Given information:
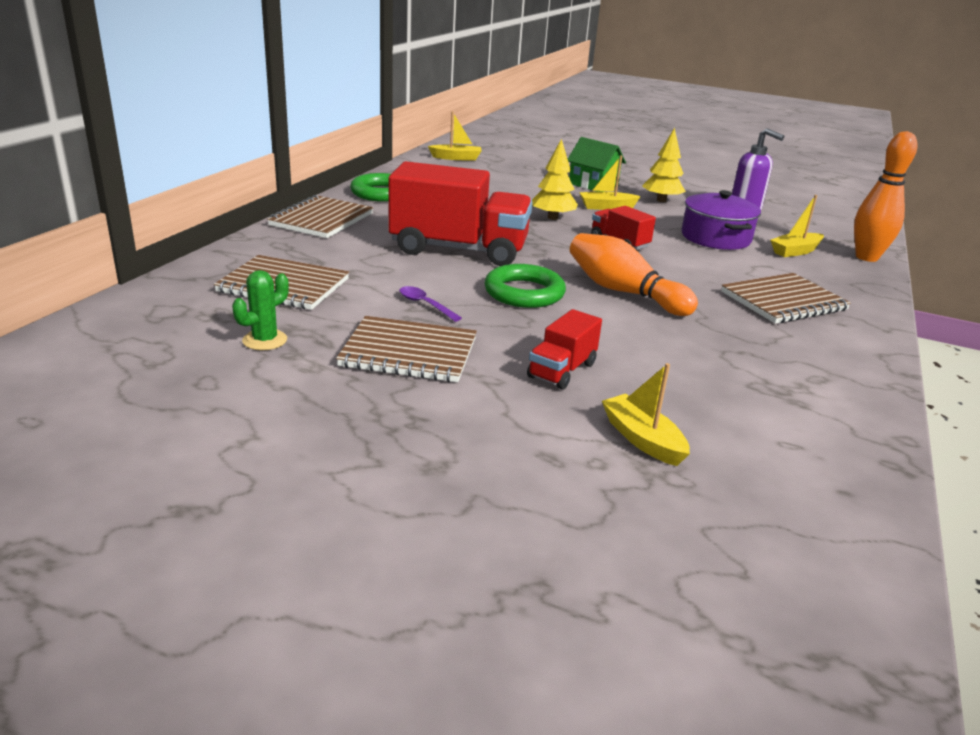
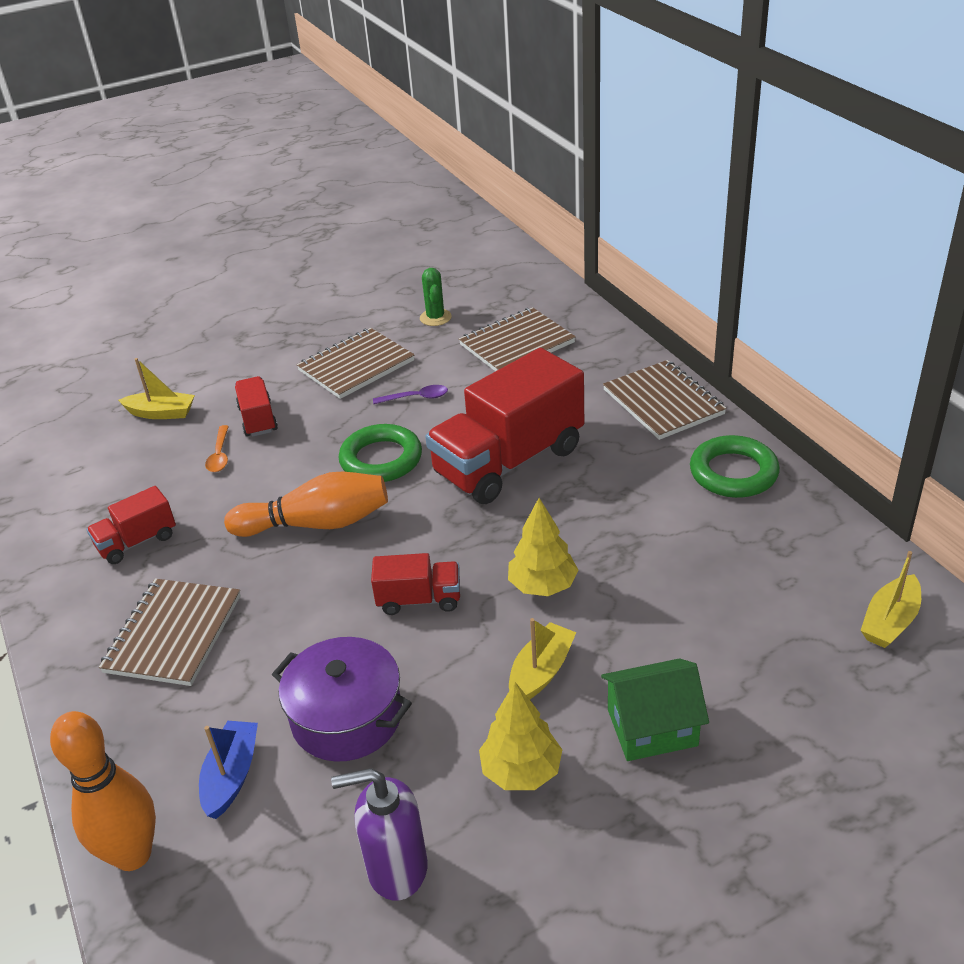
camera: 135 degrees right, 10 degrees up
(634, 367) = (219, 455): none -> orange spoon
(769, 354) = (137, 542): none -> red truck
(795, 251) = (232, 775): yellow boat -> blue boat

Assignment: In which lines of the material above does the string "none" occur? Copy them all.

Response to the task:
(634, 367) = (219, 455): none -> orange spoon
(769, 354) = (137, 542): none -> red truck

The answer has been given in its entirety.